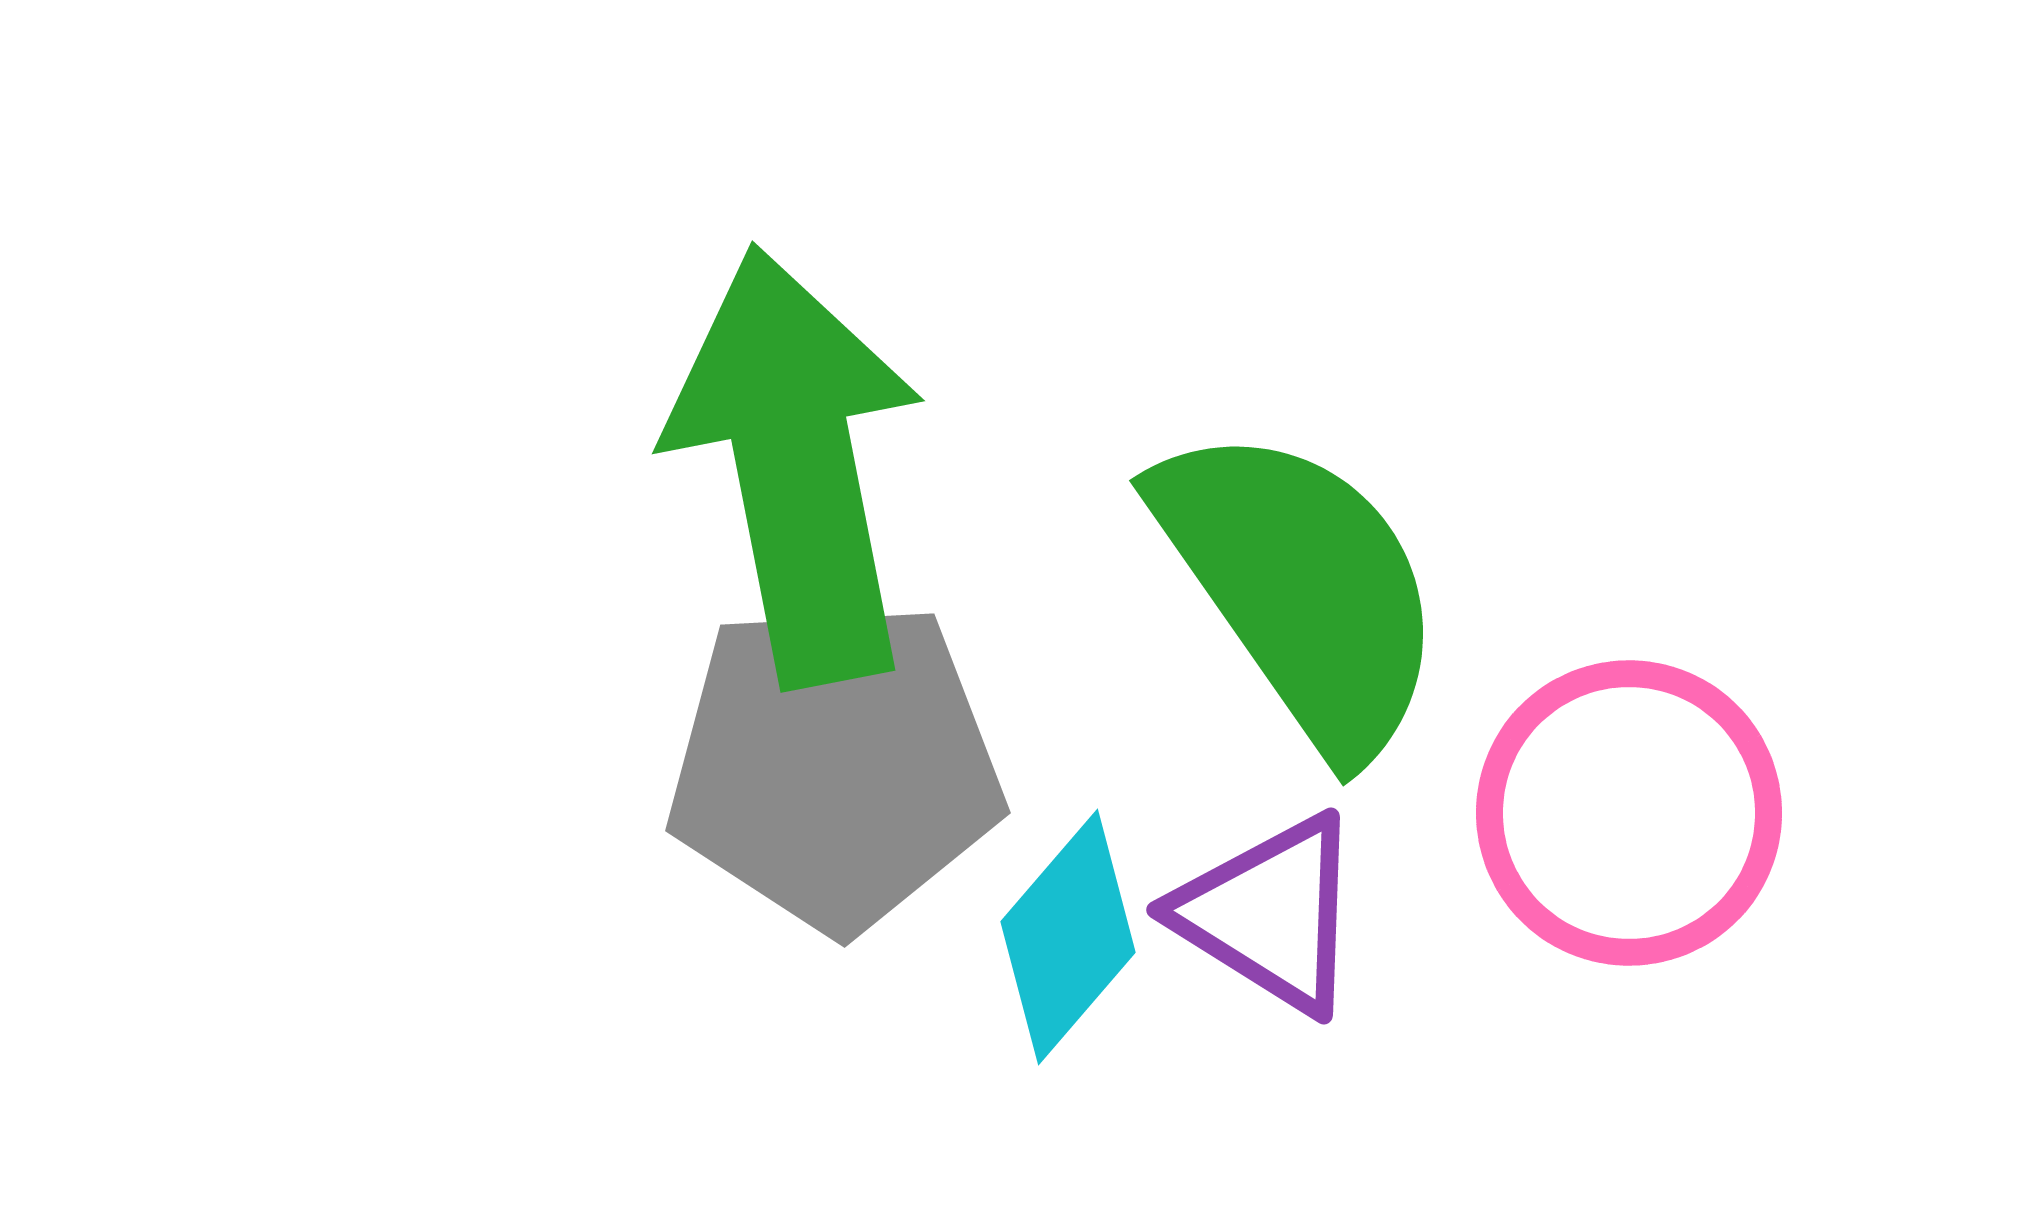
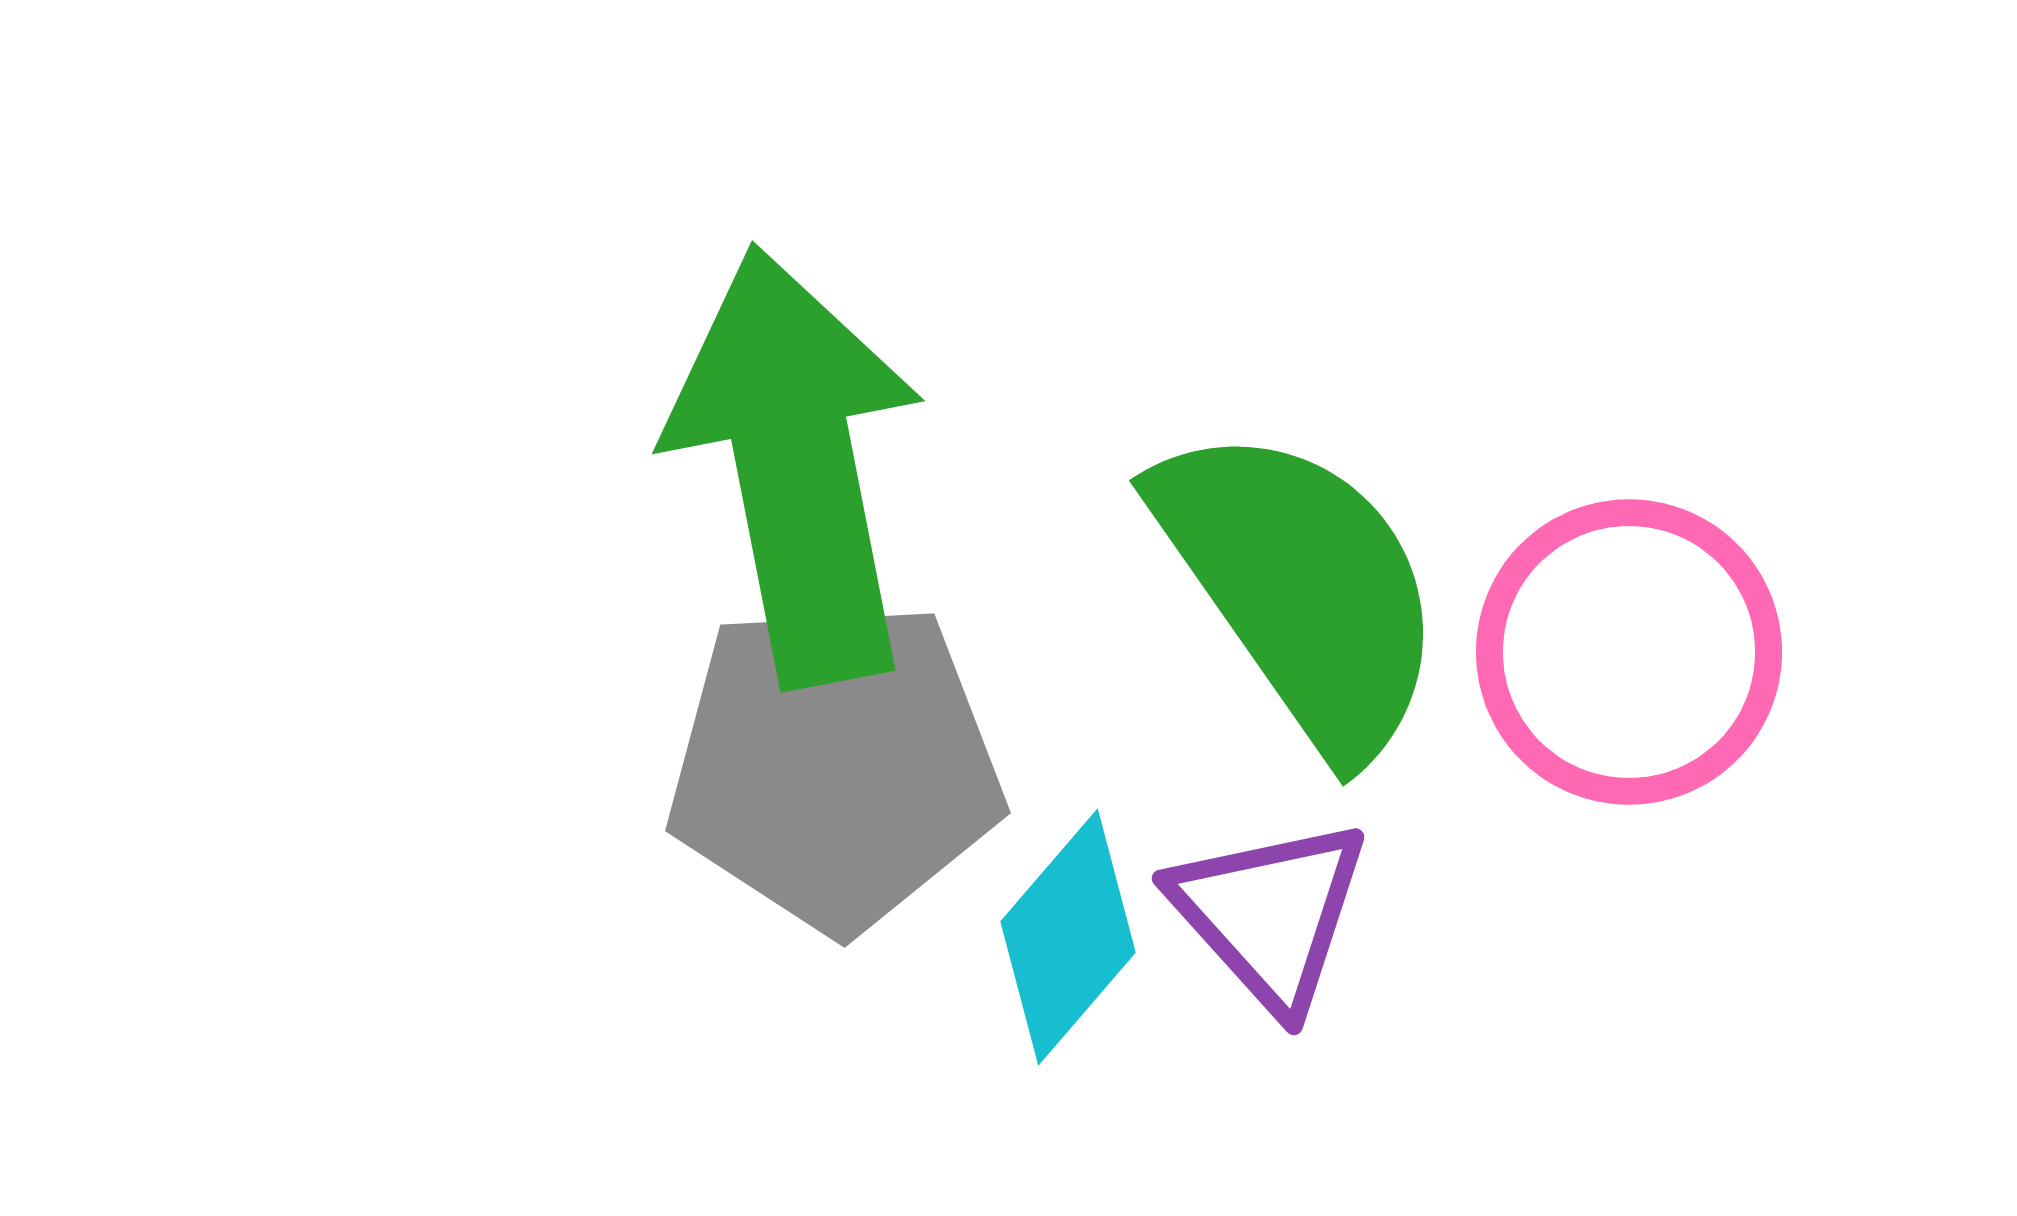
pink circle: moved 161 px up
purple triangle: rotated 16 degrees clockwise
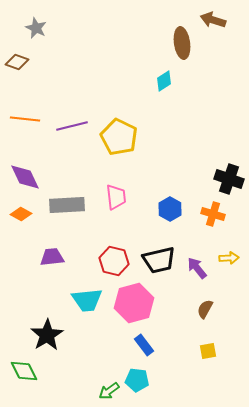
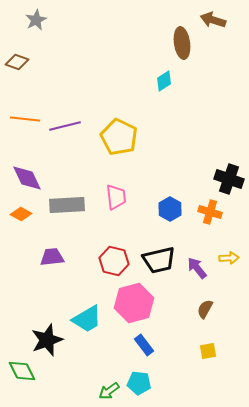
gray star: moved 8 px up; rotated 20 degrees clockwise
purple line: moved 7 px left
purple diamond: moved 2 px right, 1 px down
orange cross: moved 3 px left, 2 px up
cyan trapezoid: moved 19 px down; rotated 24 degrees counterclockwise
black star: moved 5 px down; rotated 12 degrees clockwise
green diamond: moved 2 px left
cyan pentagon: moved 2 px right, 3 px down
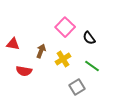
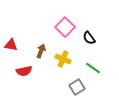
red triangle: moved 2 px left, 1 px down
yellow cross: rotated 35 degrees counterclockwise
green line: moved 1 px right, 2 px down
red semicircle: rotated 21 degrees counterclockwise
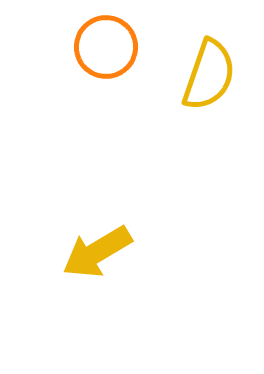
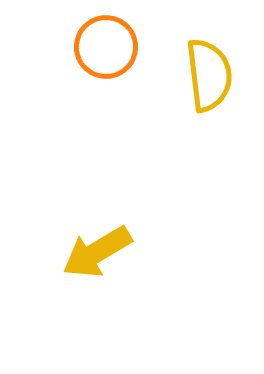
yellow semicircle: rotated 26 degrees counterclockwise
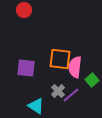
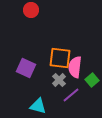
red circle: moved 7 px right
orange square: moved 1 px up
purple square: rotated 18 degrees clockwise
gray cross: moved 1 px right, 11 px up
cyan triangle: moved 2 px right; rotated 18 degrees counterclockwise
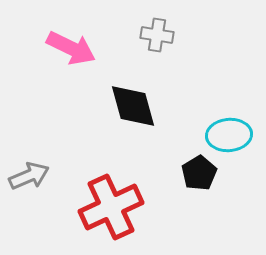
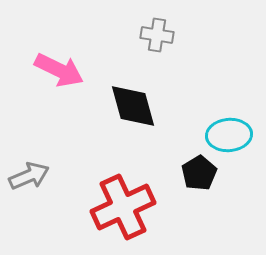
pink arrow: moved 12 px left, 22 px down
red cross: moved 12 px right
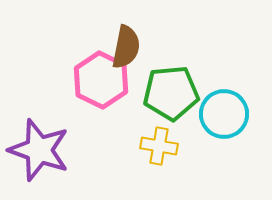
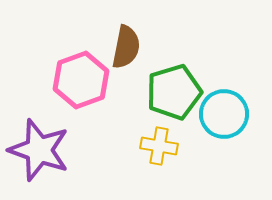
pink hexagon: moved 20 px left; rotated 14 degrees clockwise
green pentagon: moved 3 px right, 1 px up; rotated 12 degrees counterclockwise
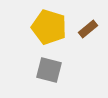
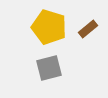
gray square: moved 2 px up; rotated 28 degrees counterclockwise
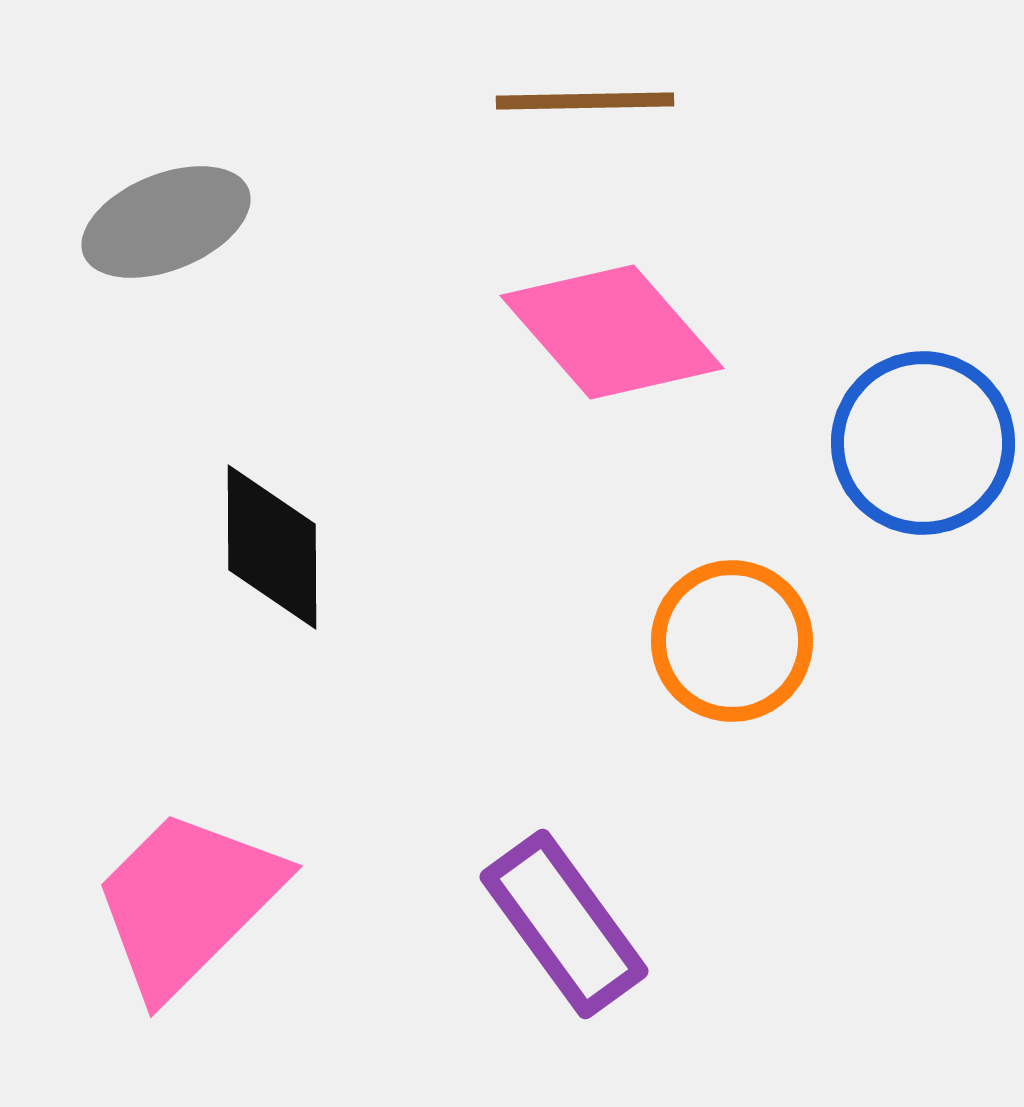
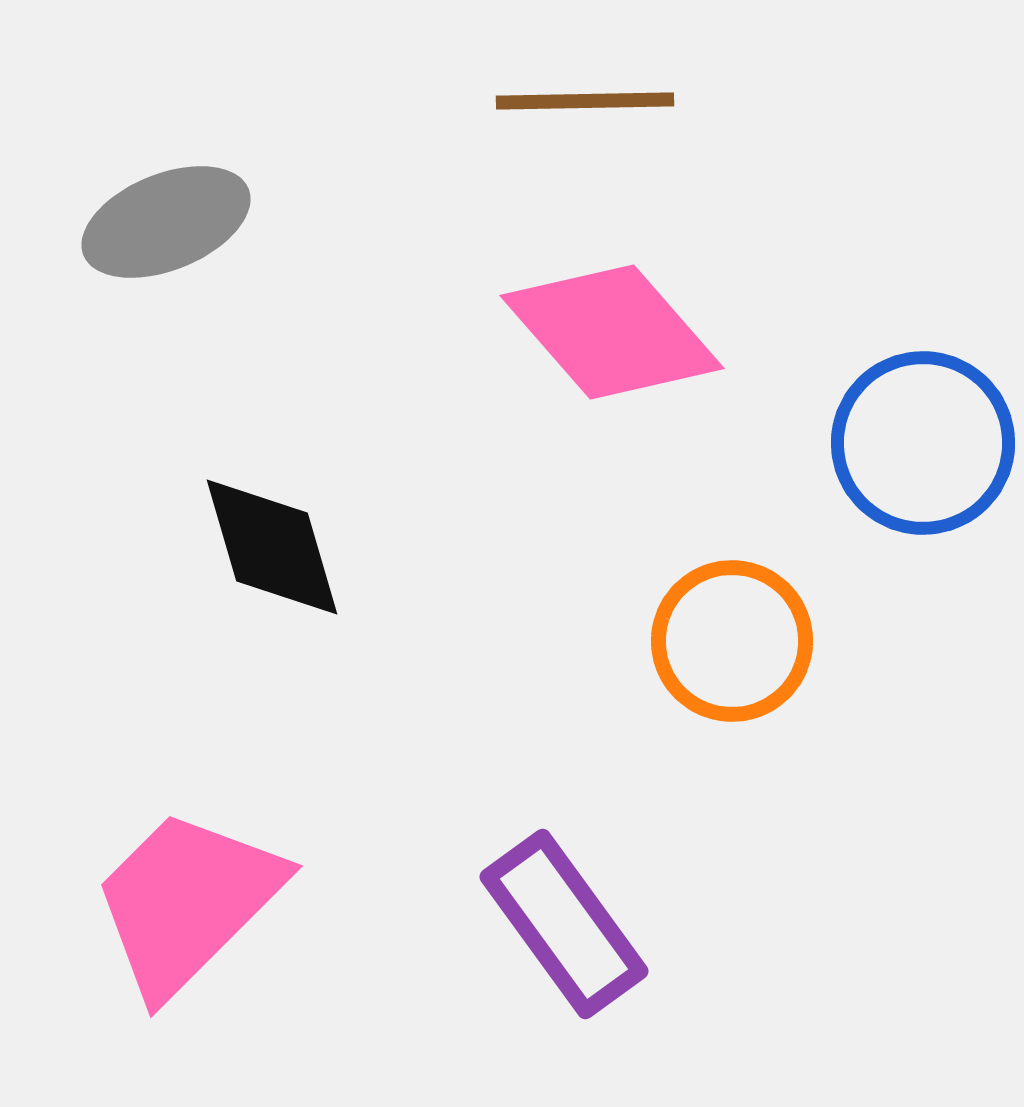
black diamond: rotated 16 degrees counterclockwise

◆ WHAT IS REQUIRED ◆
Return exactly the lines that begin with the one containing "gray cross: moved 1 px right, 11 px up" and end with the final line of the data above; include no pictures.

◆ ANSWER SECTION ◆
gray cross: moved 1 px right, 11 px up
cyan triangle: moved 2 px right; rotated 18 degrees counterclockwise
pink arrow: moved 12 px left, 22 px down
red cross: moved 12 px right
pink hexagon: moved 20 px left; rotated 14 degrees clockwise
green pentagon: moved 3 px right, 1 px up; rotated 12 degrees counterclockwise
gray square: moved 2 px up; rotated 28 degrees counterclockwise
black diamond: rotated 16 degrees counterclockwise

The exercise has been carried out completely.